● WHAT TO PRODUCE:
Repeat all the records exactly, omitting pictures.

● DATA RECORDS:
=-=-=-=-=

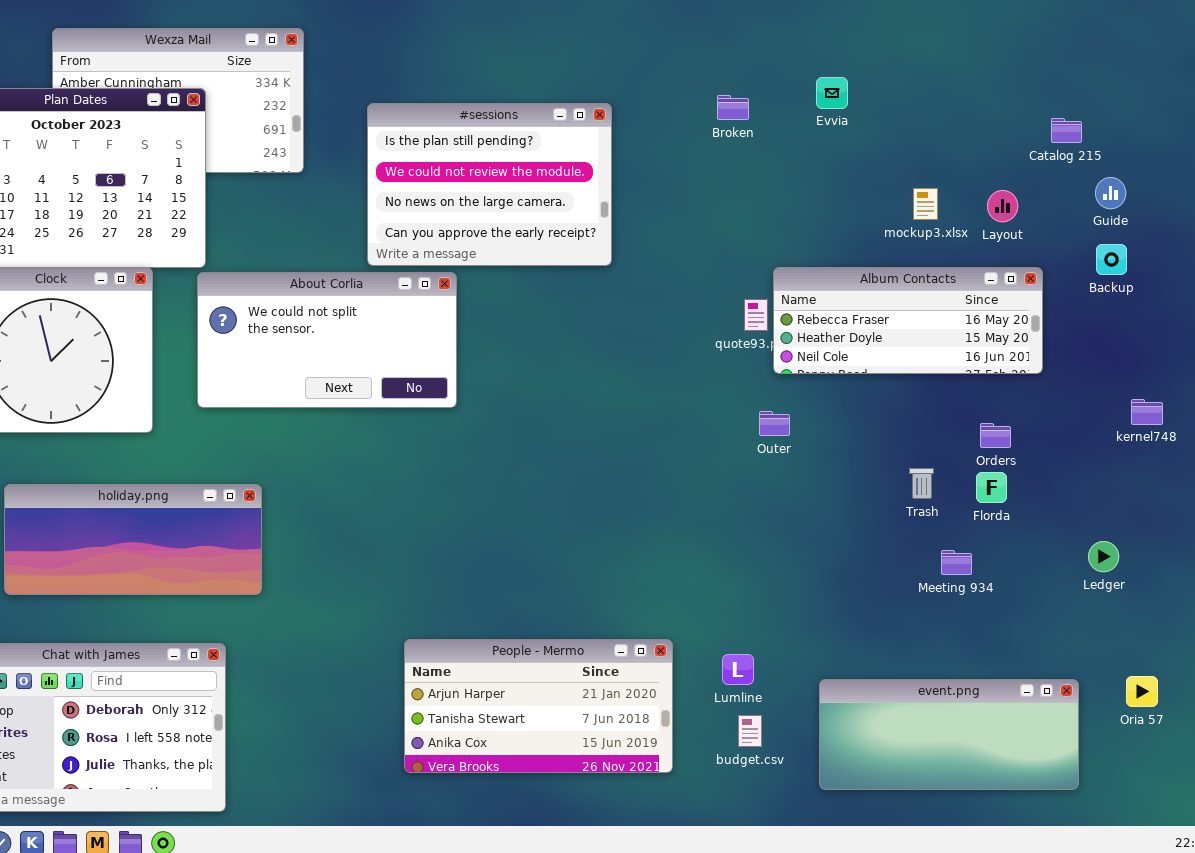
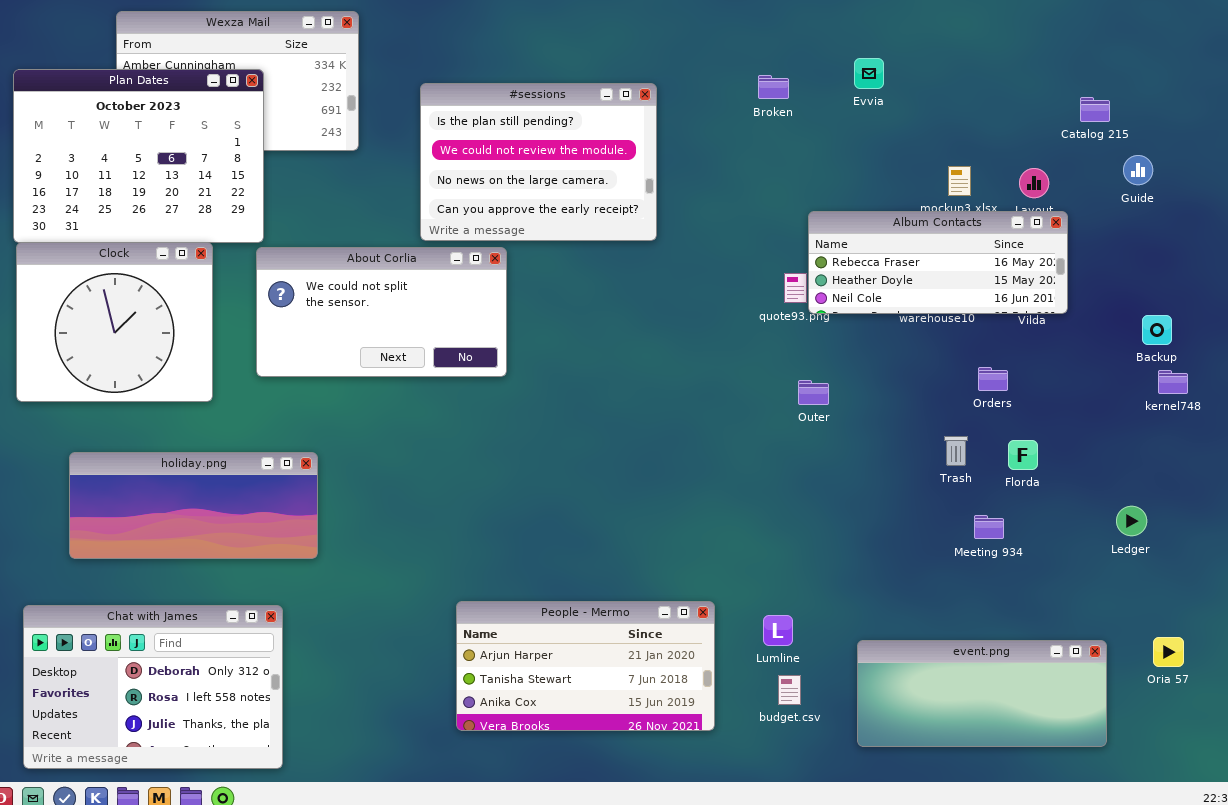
Backup: [1096,244,1127,275] -> [1142,315,1172,345], moved
Album Contacts: [773,267,1043,374] -> [808,211,1068,314], moved
Orders: [980,423,1011,448] -> [978,367,1008,391], moved

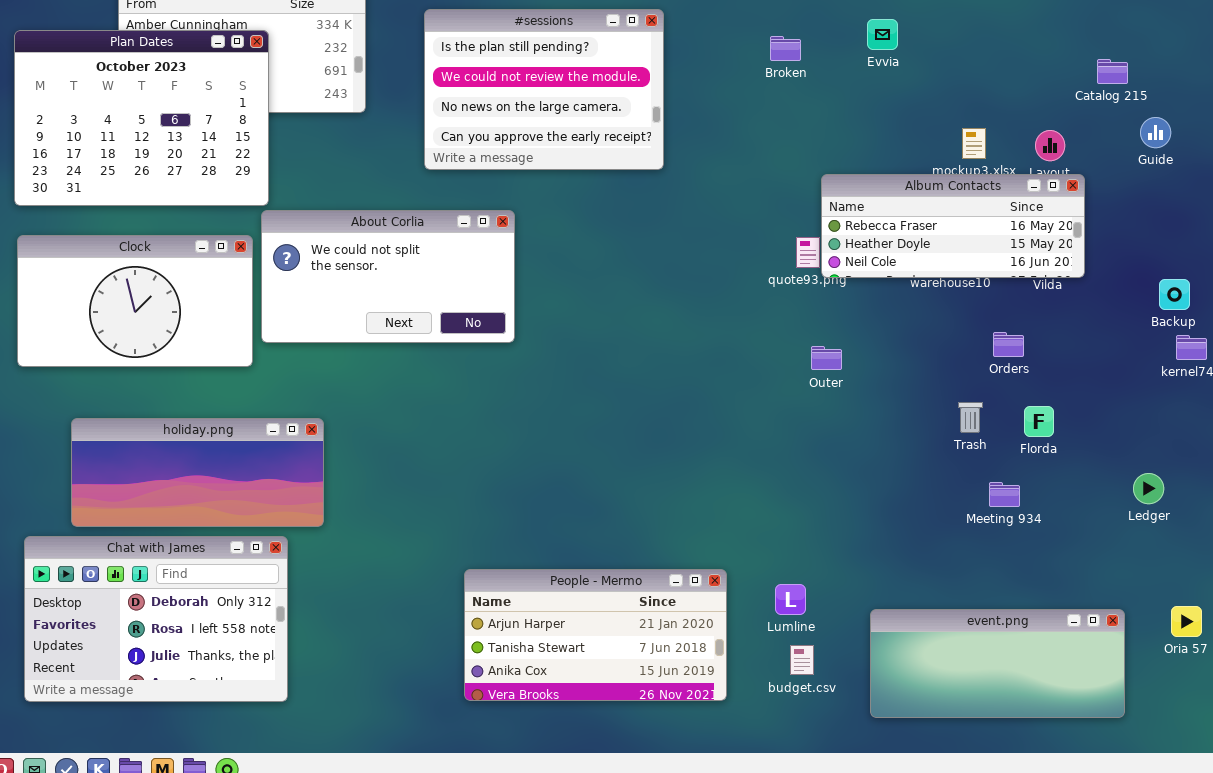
#sessions: [420,83,657,241] -> [424,9,664,170], moved
Clock: [16,242,213,402] -> [17,235,253,367], resized
Chat with James: [23,605,283,769] -> [24,536,288,702], moved

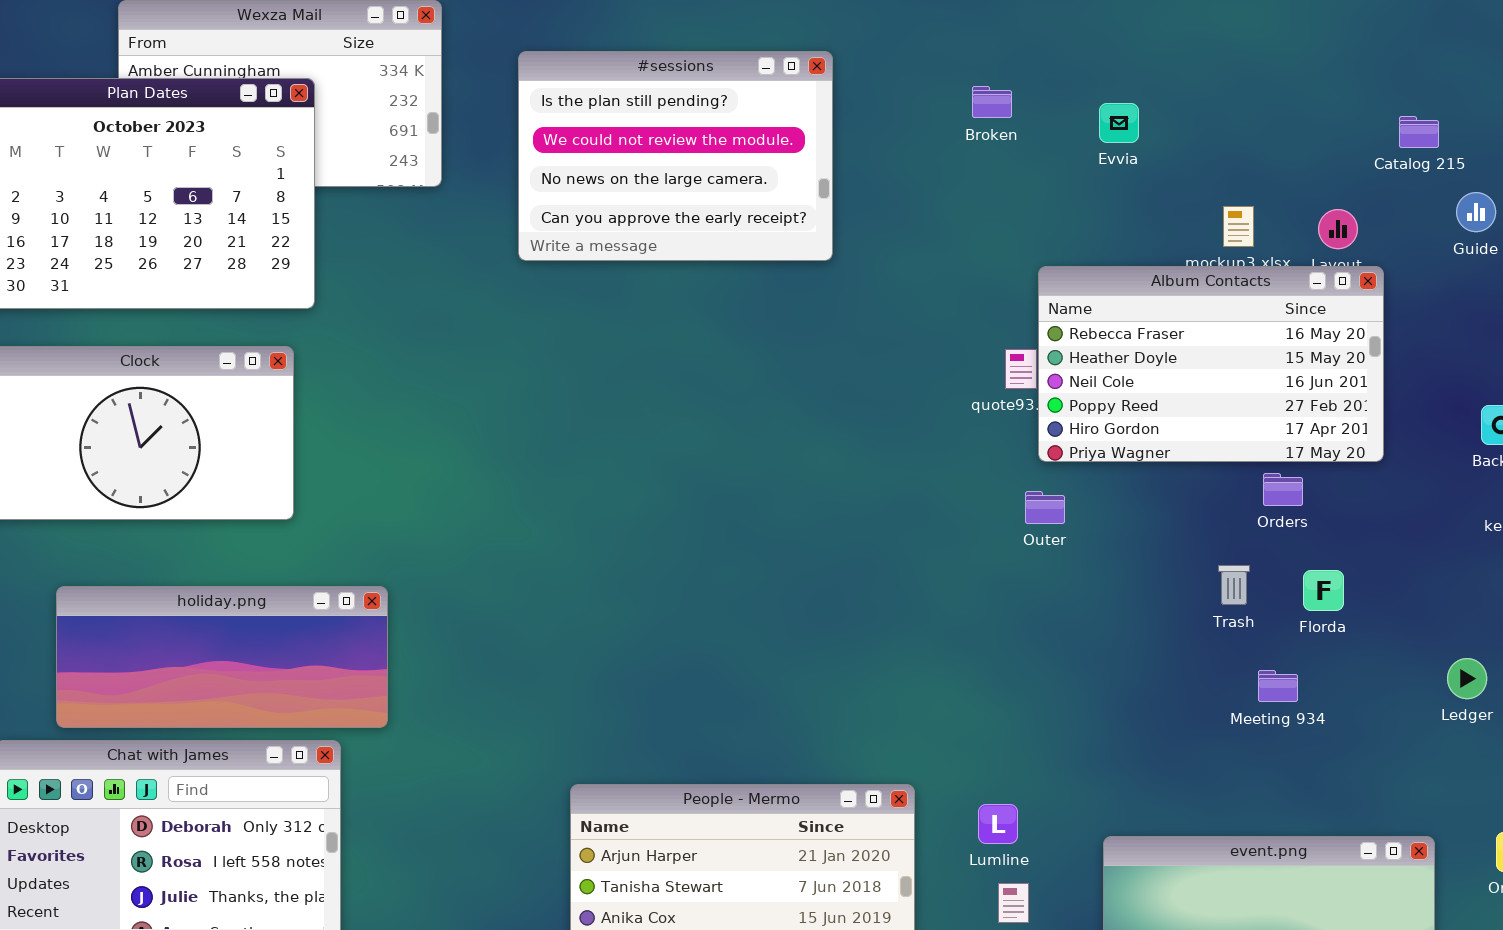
Evvia: [867,19,898,50] -> [1099,103,1139,143], moved
Album Contacts: [821,174,1085,278] -> [1038,266,1384,462], resized
About Corlia: [261,210,515,343] -> none, closed

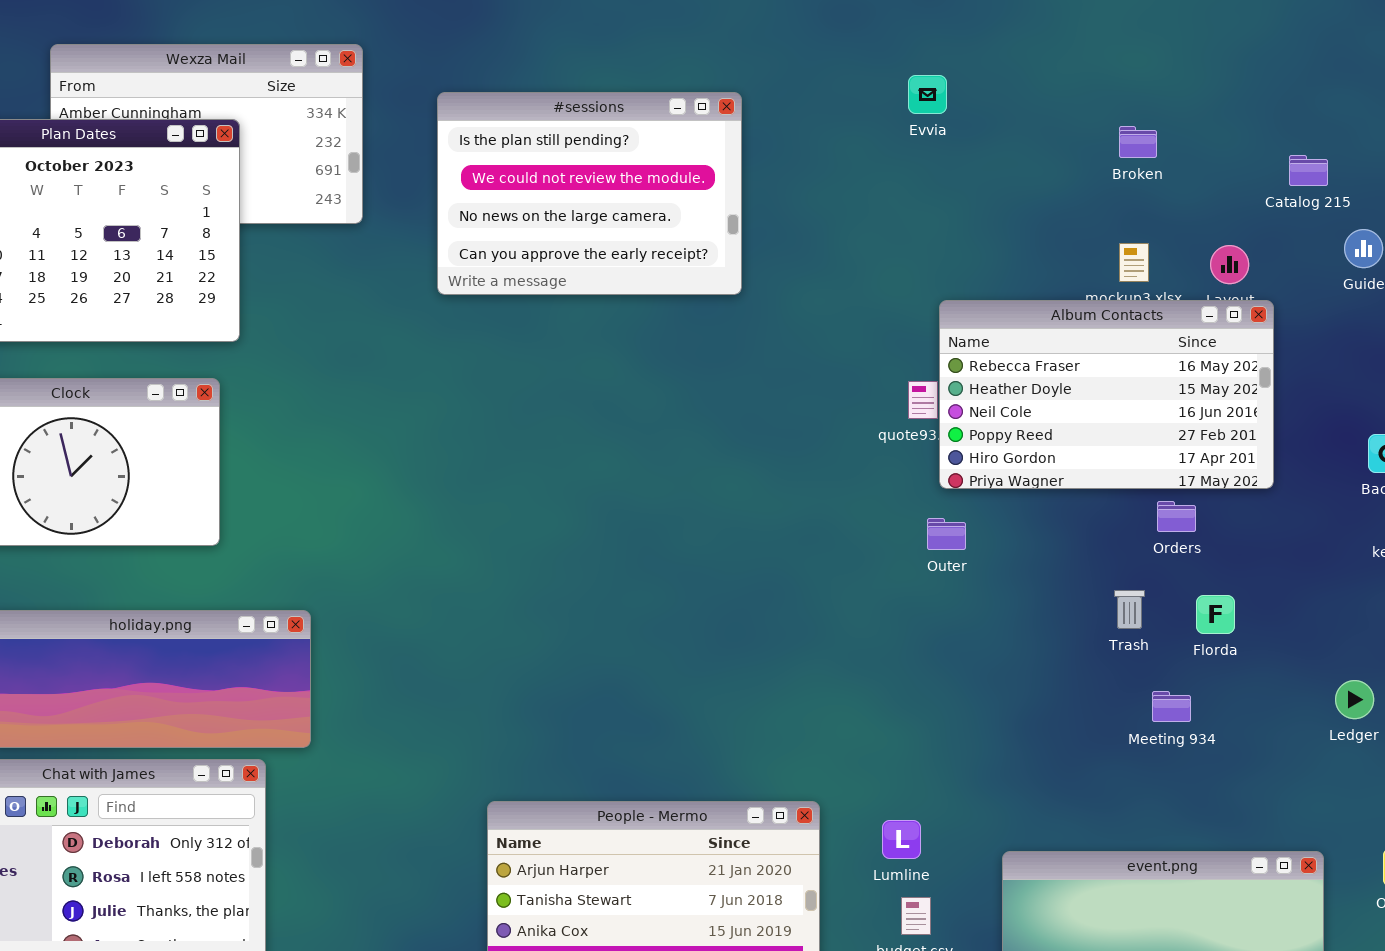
Broken: [972,86,1012,118] -> [1119,126,1157,158], moved
Evvia: [1099,103,1139,143] -> [908,75,947,114], moved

=-=-=-=-=

● RESULT OF THE TASK:
Backup: [1096,244,1127,275] -> [1142,315,1172,345], moved
Album Contacts: [773,267,1043,374] -> [808,211,1068,314], moved
Orders: [980,423,1011,448] -> [978,367,1008,391], moved

#sessions: [420,83,657,241] -> [424,9,664,170], moved
Clock: [16,242,213,402] -> [17,235,253,367], resized
Chat with James: [23,605,283,769] -> [24,536,288,702], moved

Evvia: [867,19,898,50] -> [1099,103,1139,143], moved
Album Contacts: [821,174,1085,278] -> [1038,266,1384,462], resized
About Corlia: [261,210,515,343] -> none, closed

Broken: [972,86,1012,118] -> [1119,126,1157,158], moved
Evvia: [1099,103,1139,143] -> [908,75,947,114], moved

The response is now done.